What you are asked to do: In the records below, the relevant part opens with the line containing "BT1 pin TXD: MO -> SDA" and closes with the line containing "MIC1 pin OUT: A5 -> A0"; print that part exactly and only, without its pictures.

Supplied material:
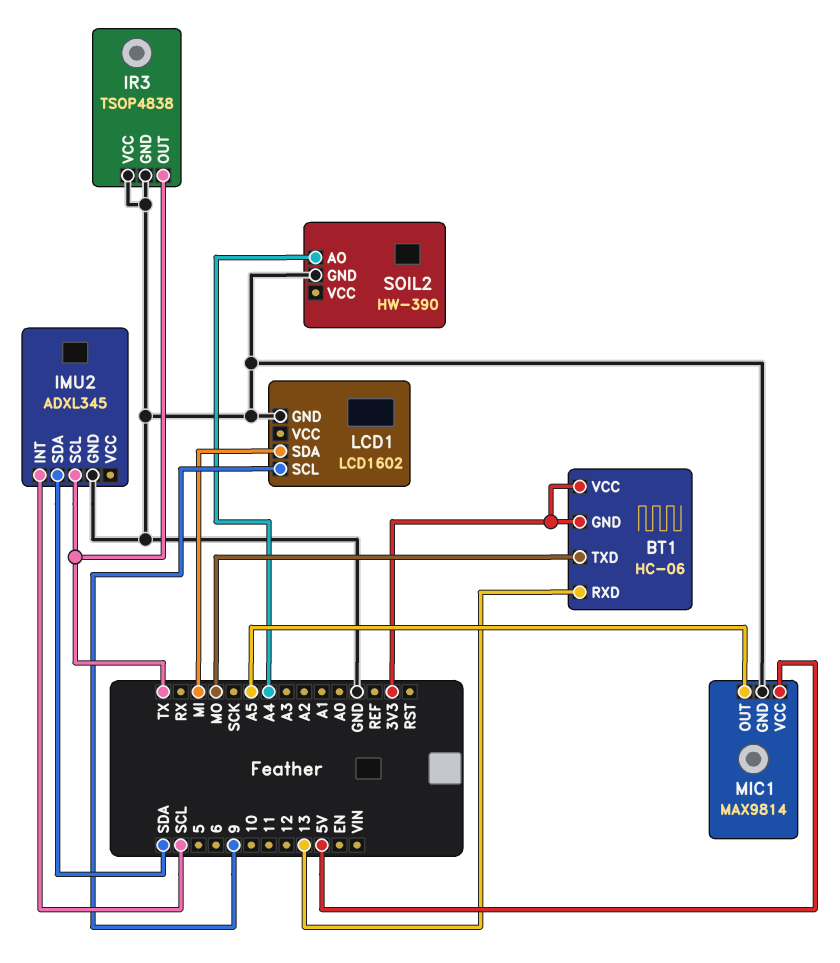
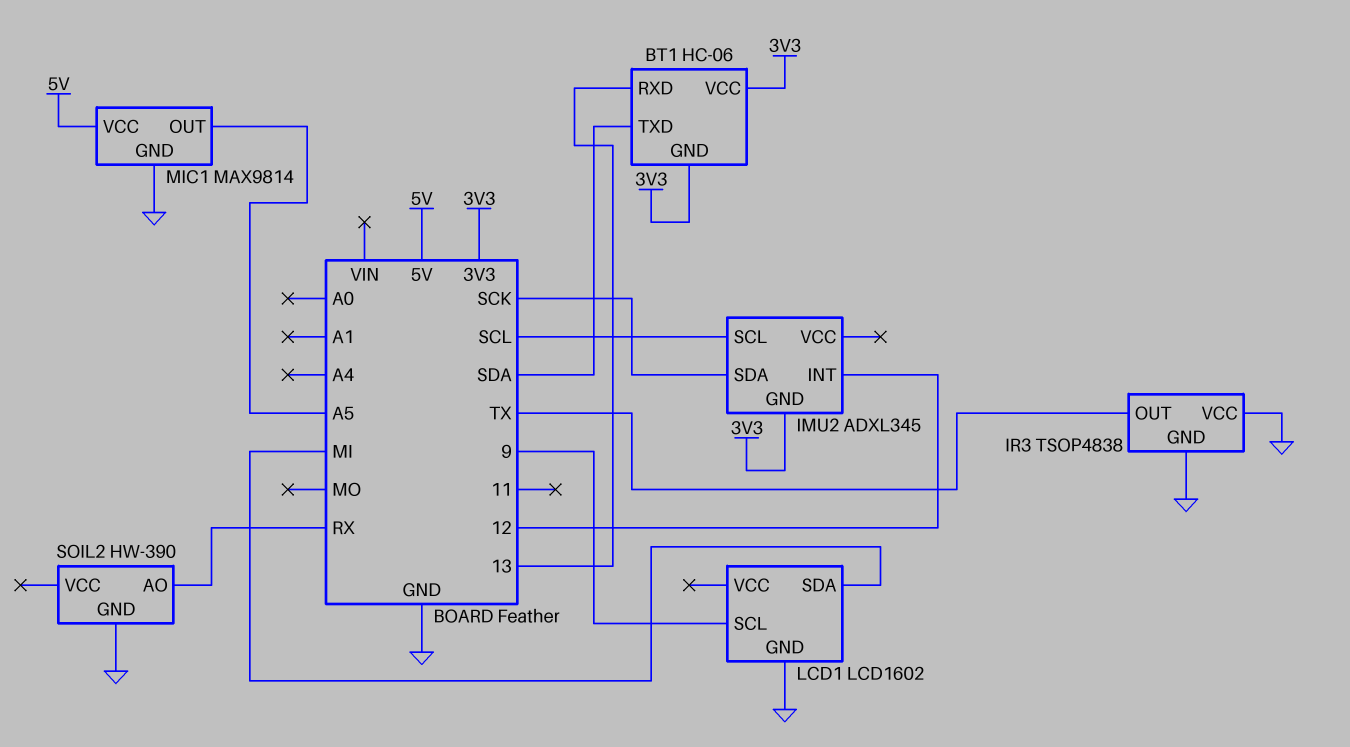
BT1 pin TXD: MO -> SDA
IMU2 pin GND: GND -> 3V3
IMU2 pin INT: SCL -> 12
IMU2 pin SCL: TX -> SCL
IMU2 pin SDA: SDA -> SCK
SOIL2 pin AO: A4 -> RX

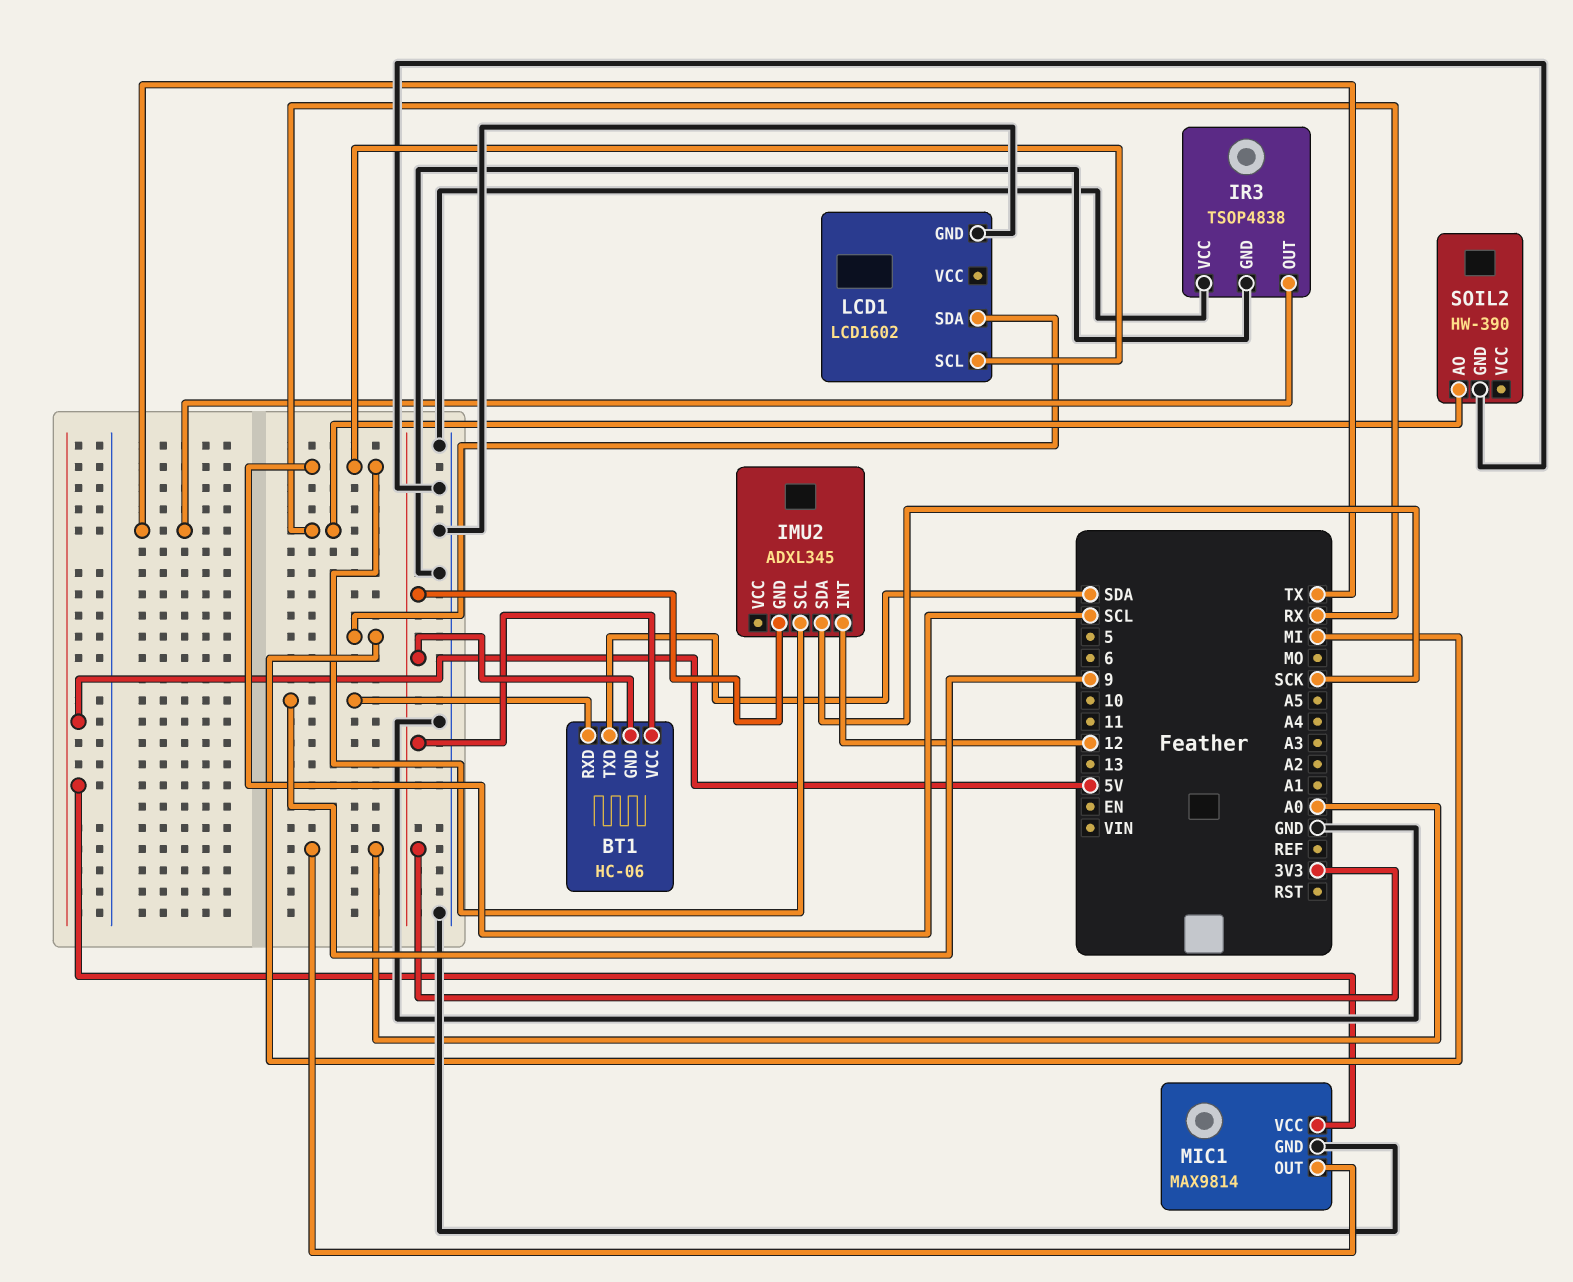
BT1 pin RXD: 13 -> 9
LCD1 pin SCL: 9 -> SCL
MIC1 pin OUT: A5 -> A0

...

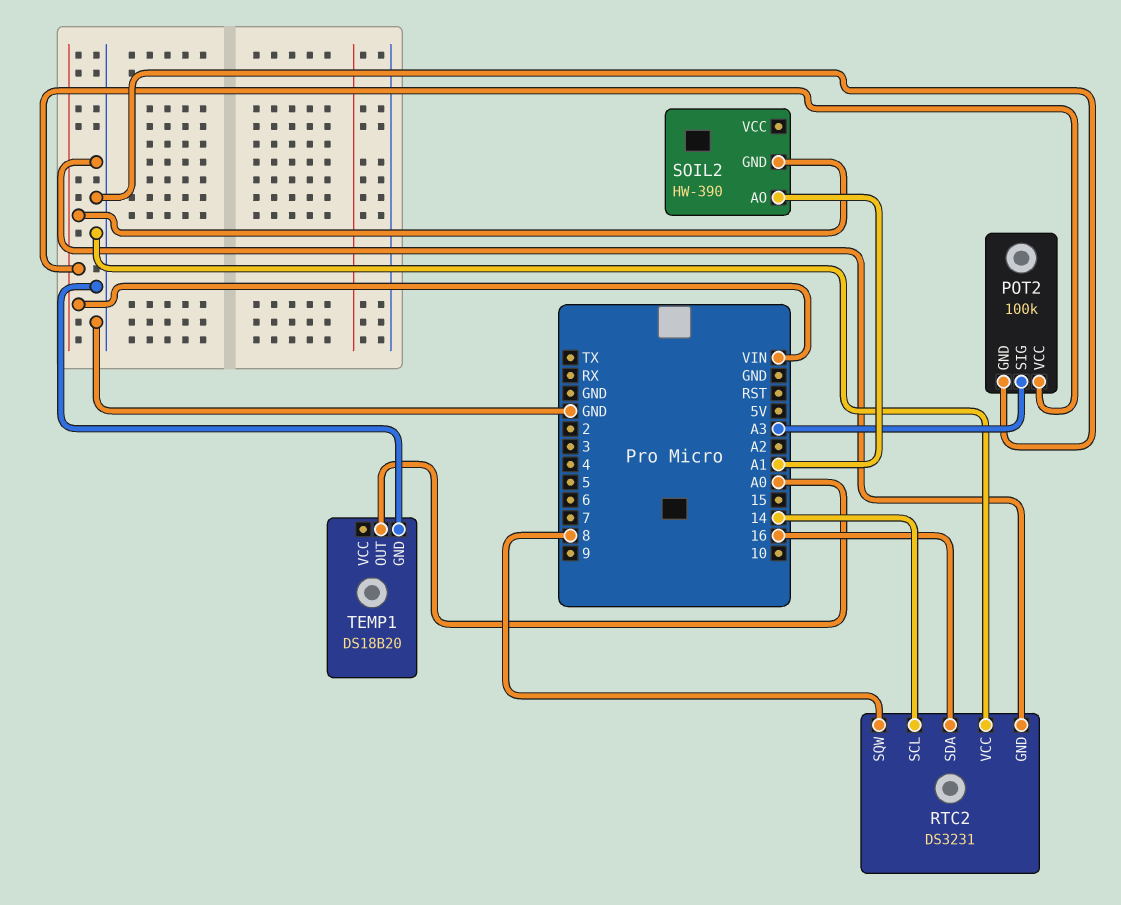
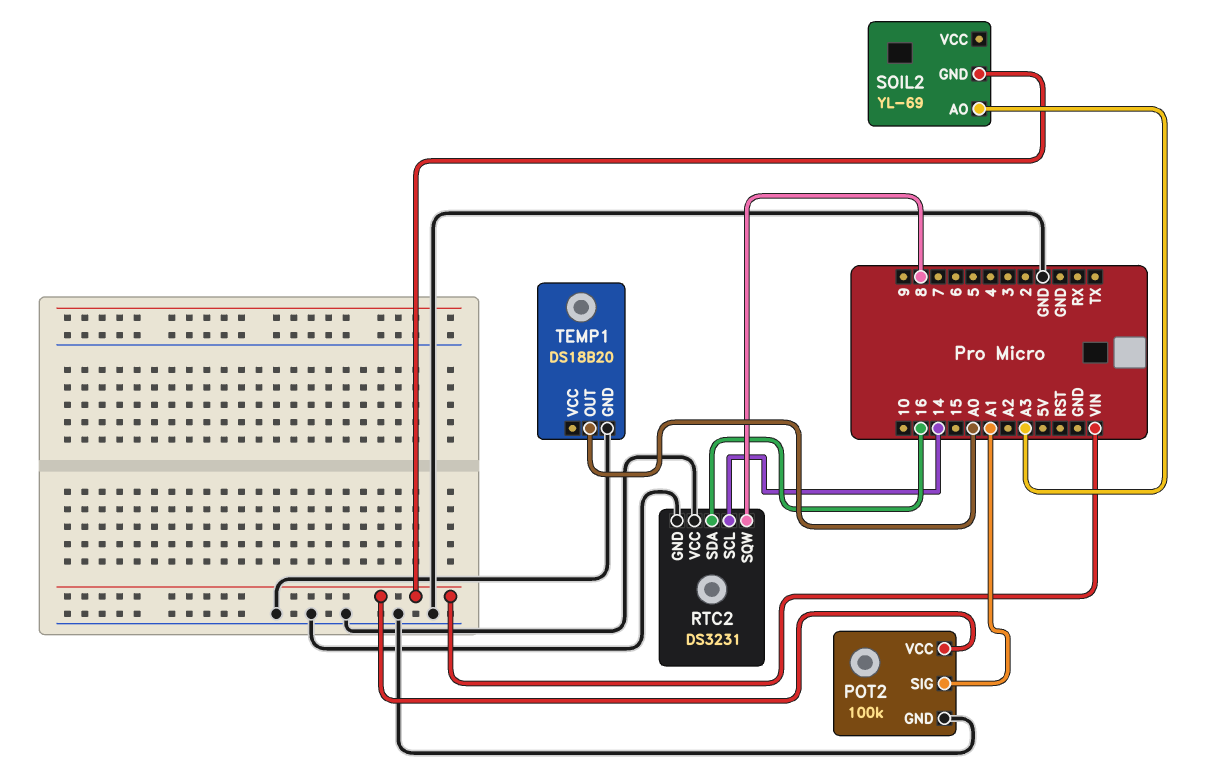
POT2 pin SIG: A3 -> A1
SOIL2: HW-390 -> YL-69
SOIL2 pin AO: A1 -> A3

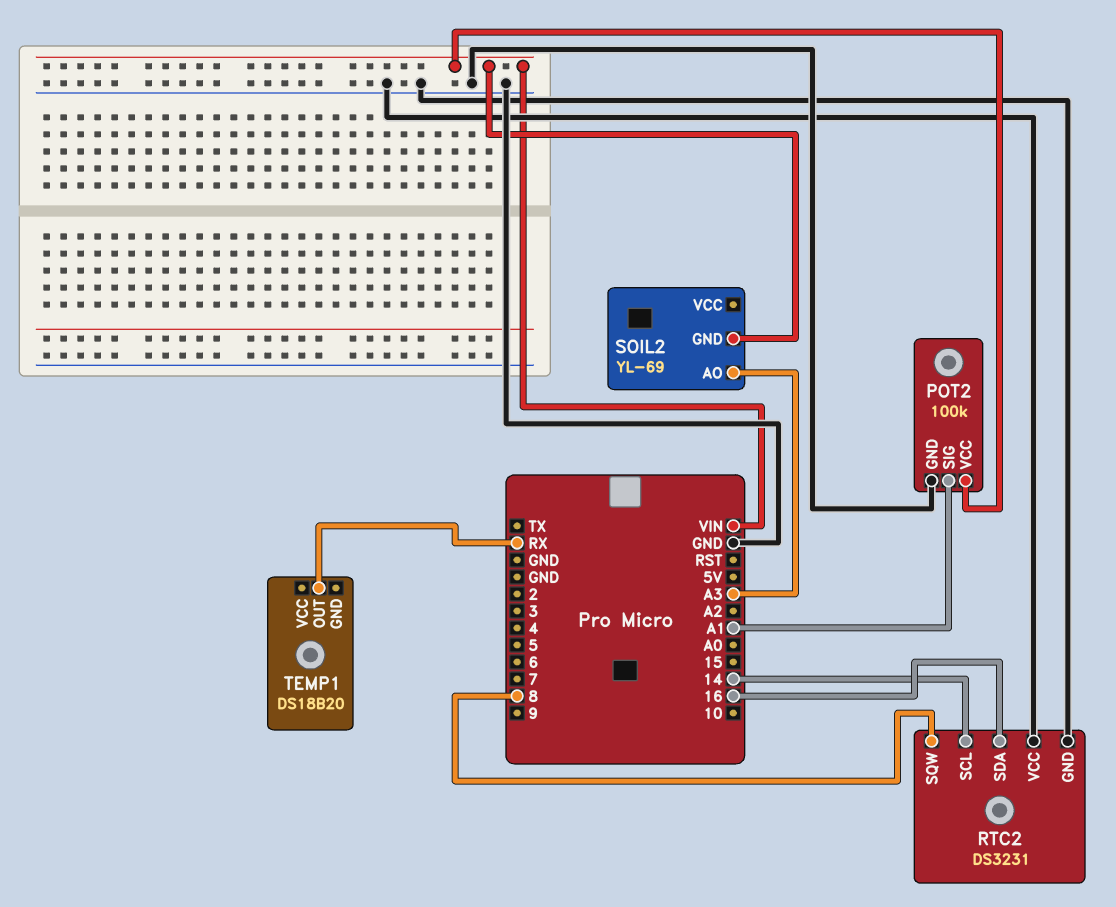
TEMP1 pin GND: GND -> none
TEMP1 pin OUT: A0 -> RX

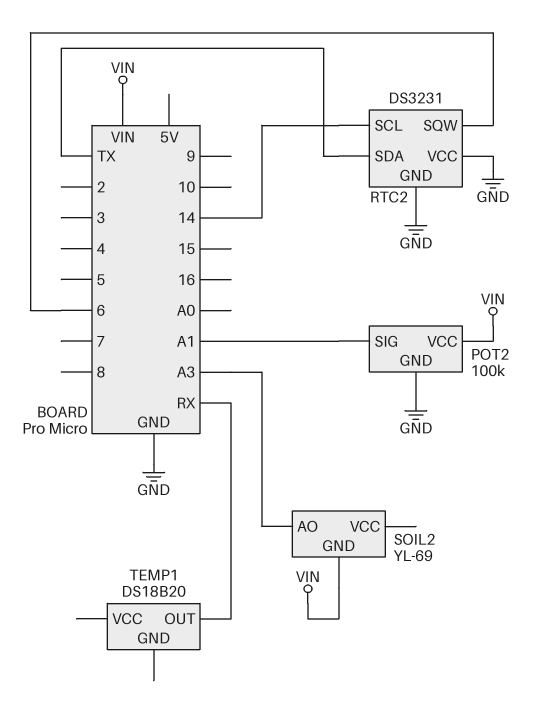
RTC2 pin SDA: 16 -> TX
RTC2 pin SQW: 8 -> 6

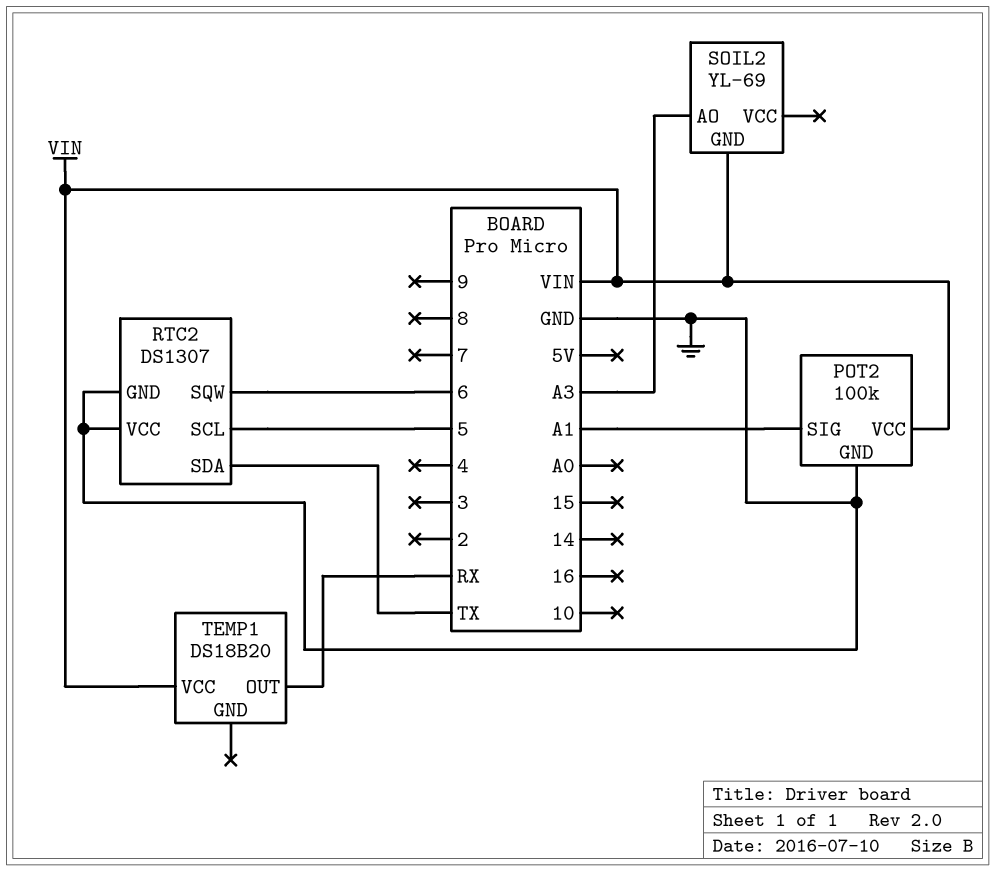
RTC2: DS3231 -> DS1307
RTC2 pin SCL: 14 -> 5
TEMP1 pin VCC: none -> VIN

Completed task:
BT1 pin TXD: MO -> SDA
IMU2 pin GND: GND -> 3V3
IMU2 pin INT: SCL -> 12
IMU2 pin SCL: TX -> SCL
IMU2 pin SDA: SDA -> SCK
SOIL2 pin AO: A4 -> RX

BT1 pin RXD: 13 -> 9
LCD1 pin SCL: 9 -> SCL
MIC1 pin OUT: A5 -> A0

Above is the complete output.